__ASSIGNMENT__
Reproduce word for word the lines of the records below, beginning at the line that contains "Question: Considering their" and ending with the last line of the records.

[Source data]
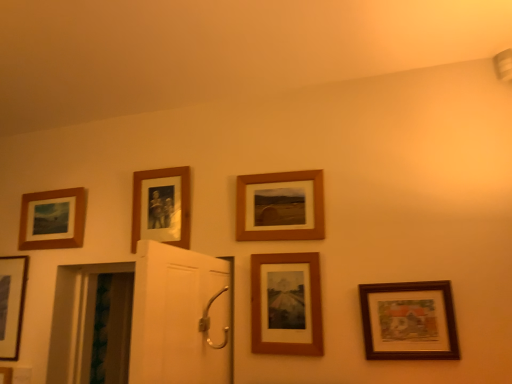
Question: Considering the relative sizes of matte black picture frame at lower left, the 6th picture frame positioned from the right, and wooden picture frame at lower right, positioned as the sixth picture frame in left-to-right order, in the image provided, is matte black picture frame at lower left, the 6th picture frame positioned from the right, shorter than wooden picture frame at lower right, positioned as the sixth picture frame in left-to-right order,?

Choices:
 (A) yes
 (B) no

Answer: (B)

Question: Considering the relative positions of matte black picture frame at lower left, the 6th picture frame positioned from the right, and wooden picture frame at lower right, positioned as the sixth picture frame in left-to-right order, in the image provided, is matte black picture frame at lower left, the 6th picture frame positioned from the right, to the right of wooden picture frame at lower right, positioned as the sixth picture frame in left-to-right order, from the viewer's perspective?

Choices:
 (A) no
 (B) yes

Answer: (A)

Question: From the image's perspective, is matte black picture frame at lower left, the 1th picture frame from the left, beneath wooden picture frame at lower right, acting as the 1th picture frame starting from the right?

Choices:
 (A) yes
 (B) no

Answer: (A)

Question: Could you tell me if matte black picture frame at lower left, the 6th picture frame positioned from the right, is turned towards wooden picture frame at lower right, acting as the 1th picture frame starting from the right?

Choices:
 (A) no
 (B) yes

Answer: (A)

Question: Is matte black picture frame at lower left, the 6th picture frame positioned from the right, further to camera compared to wooden picture frame at lower right, acting as the 1th picture frame starting from the right?

Choices:
 (A) no
 (B) yes

Answer: (B)

Question: From a real-world perspective, is wooden picture frame at lower right, acting as the 1th picture frame starting from the right, above or below matte wood picture frame at upper left, which is counted as the fifth picture frame, starting from the right?

Choices:
 (A) below
 (B) above

Answer: (A)

Question: Considering the relative positions of wooden picture frame at lower right, positioned as the sixth picture frame in left-to-right order, and matte wood picture frame at upper left, which is the 2th picture frame in left-to-right order, in the image provided, is wooden picture frame at lower right, positioned as the sixth picture frame in left-to-right order, to the left or to the right of matte wood picture frame at upper left, which is the 2th picture frame in left-to-right order,?

Choices:
 (A) right
 (B) left

Answer: (A)

Question: Considering the positions of wooden picture frame at lower right, positioned as the sixth picture frame in left-to-right order, and matte wood picture frame at upper left, which is the 2th picture frame in left-to-right order, in the image, is wooden picture frame at lower right, positioned as the sixth picture frame in left-to-right order, taller or shorter than matte wood picture frame at upper left, which is the 2th picture frame in left-to-right order,?

Choices:
 (A) tall
 (B) short

Answer: (B)

Question: Is wooden picture frame at lower right, acting as the 1th picture frame starting from the right, inside or outside of matte wood picture frame at upper left, which is counted as the fifth picture frame, starting from the right?

Choices:
 (A) inside
 (B) outside

Answer: (B)

Question: Is wooden photo frame at upper center, arranged as the 4th picture frame when viewed from the right, to the left or to the right of matte wood picture frame at upper left, which is the 2th picture frame in left-to-right order, in the image?

Choices:
 (A) left
 (B) right

Answer: (B)

Question: In terms of width, does wooden photo frame at upper center, arranged as the 4th picture frame when viewed from the right, look wider or thinner when compared to matte wood picture frame at upper left, which is counted as the fifth picture frame, starting from the right?

Choices:
 (A) wide
 (B) thin

Answer: (A)

Question: Is wooden photo frame at upper center, which ranks as the third picture frame in left-to-right order, in front of or behind matte wood picture frame at upper left, which is the 2th picture frame in left-to-right order, in the image?

Choices:
 (A) behind
 (B) front

Answer: (B)

Question: Does point (170, 170) appear closer or farther from the camera than point (24, 248)?

Choices:
 (A) farther
 (B) closer

Answer: (B)

Question: Considering the positions of wooden picture frame at lower right, acting as the 1th picture frame starting from the right, and wooden photo frame at upper center, which ranks as the third picture frame in left-to-right order, in the image, is wooden picture frame at lower right, acting as the 1th picture frame starting from the right, taller or shorter than wooden photo frame at upper center, which ranks as the third picture frame in left-to-right order,?

Choices:
 (A) tall
 (B) short

Answer: (B)

Question: Considering their positions, is wooden picture frame at lower right, positioned as the sixth picture frame in left-to-right order, located in front of or behind wooden photo frame at upper center, arranged as the 4th picture frame when viewed from the right?

Choices:
 (A) behind
 (B) front

Answer: (B)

__EXERCISE ANSWER__
Question: Considering their positions, is wooden picture frame at lower right, positioned as the sixth picture frame in left-to-right order, located in front of or behind wooden photo frame at upper center, arranged as the 4th picture frame when viewed from the right?

Choices:
 (A) behind
 (B) front

Answer: (B)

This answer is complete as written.